* _ASSIGNMENT_
Once the pictures are set aside, reproduce all of the records exactly.

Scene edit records
◇ ◇ ◇ ◇ ◇ ◇ ◇

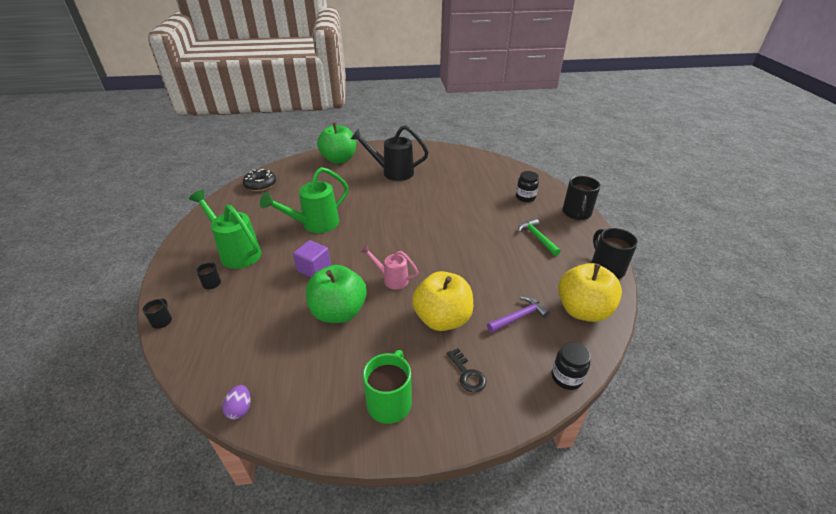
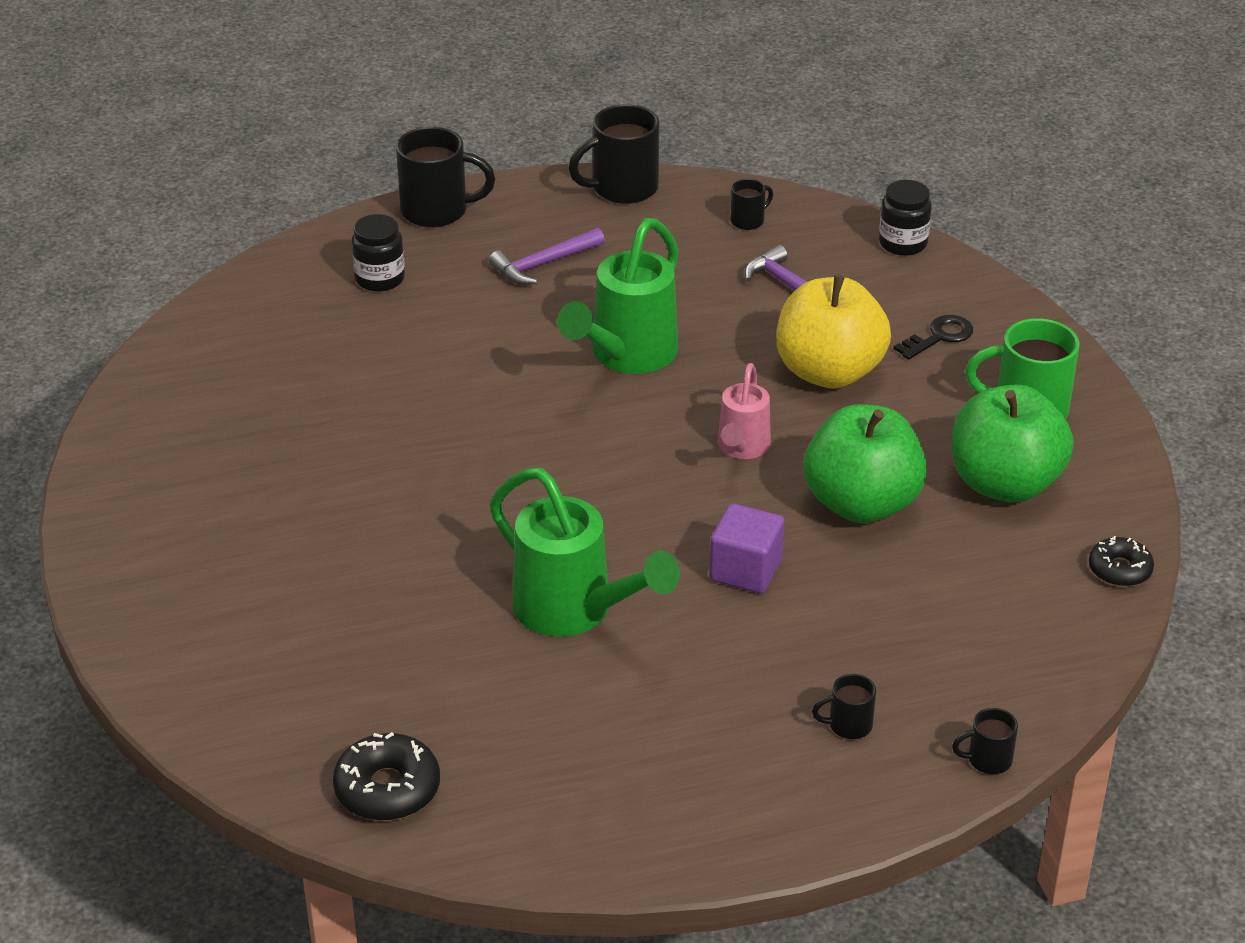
camera: 100 degrees left, 0 degrees up
(236, 252) = (726, 724): green watering can -> green watering can (626, 356)
(240, 409) = (1119, 569): purple egg -> black donut
(339, 159) = (200, 645): green apple -> green apple (1005, 483)
(392, 172) = (275, 514): black watering can -> none
(537, 237) = (543, 264): green hammer -> purple hammer
(582, 310) = (748, 221): yellow apple -> black mug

◇ ◇ ◇ ◇ ◇ ◇ ◇

* _TASK RESULT_
camera: 100 degrees left, 0 degrees up
(236, 252) = (726, 724): green watering can -> green watering can (626, 356)
(240, 409) = (1119, 569): purple egg -> black donut
(339, 159) = (200, 645): green apple -> green apple (1005, 483)
(392, 172) = (275, 514): black watering can -> none
(537, 237) = (543, 264): green hammer -> purple hammer
(582, 310) = (748, 221): yellow apple -> black mug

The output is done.